## Task description
Look through the entries below and report every line that has "white".

======== Records provided ========

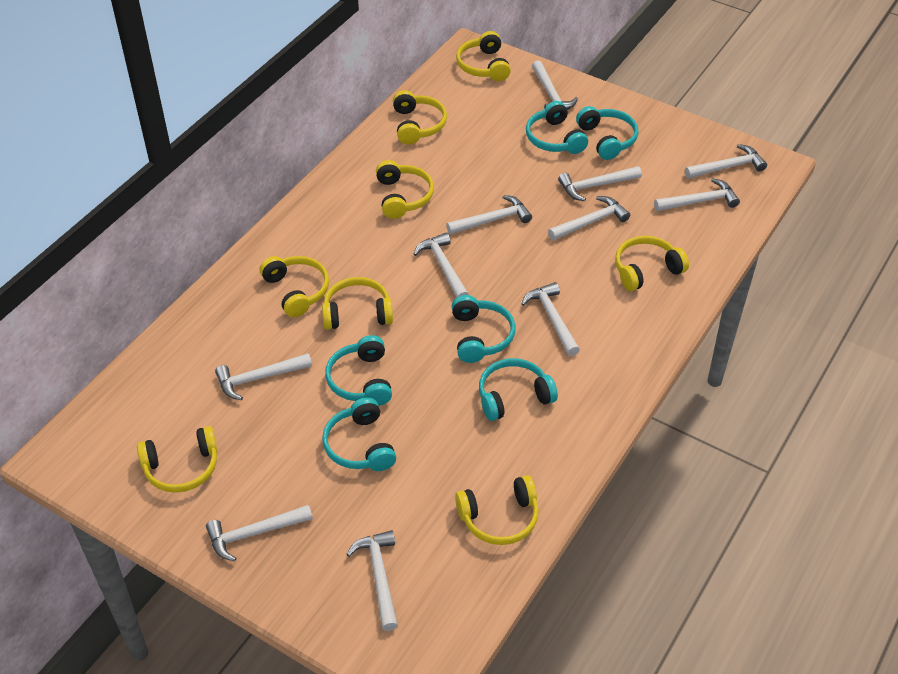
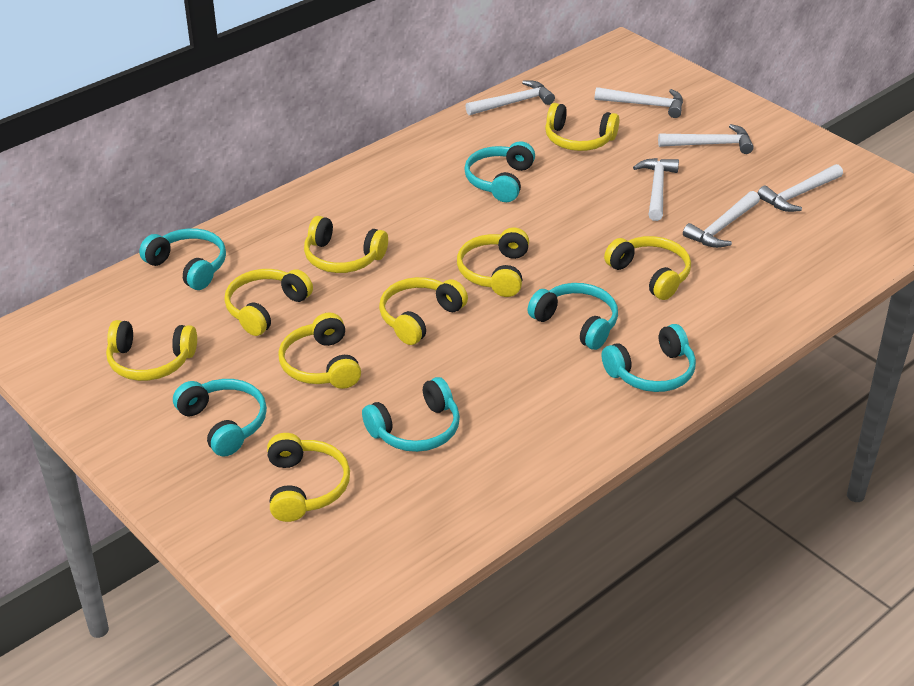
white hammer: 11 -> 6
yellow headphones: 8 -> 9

========
======== Records provided ========

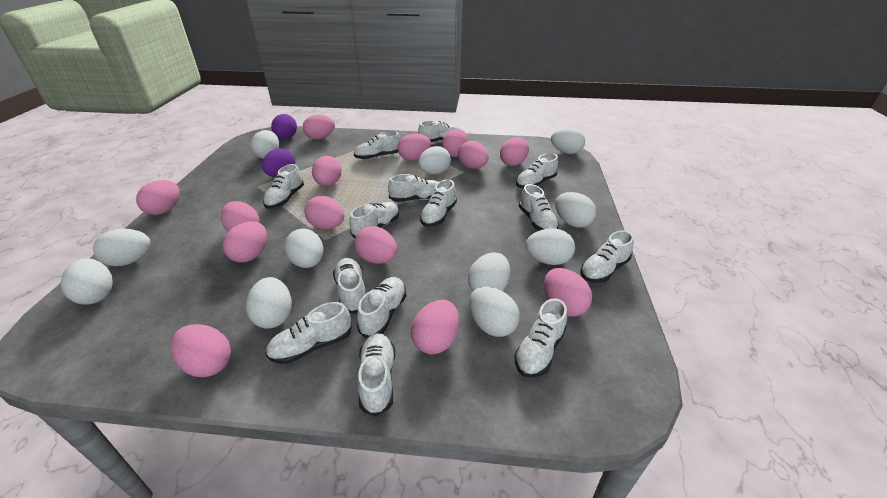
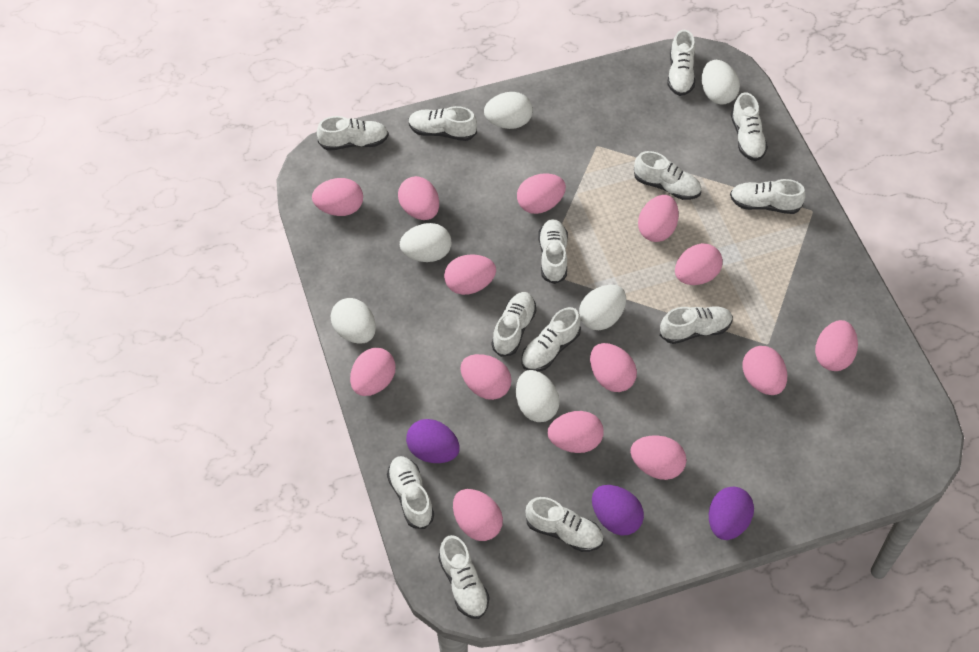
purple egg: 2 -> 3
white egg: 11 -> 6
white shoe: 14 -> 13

========

## Result of this exercise
white hammer: 11 -> 6
white egg: 11 -> 6
white shoe: 14 -> 13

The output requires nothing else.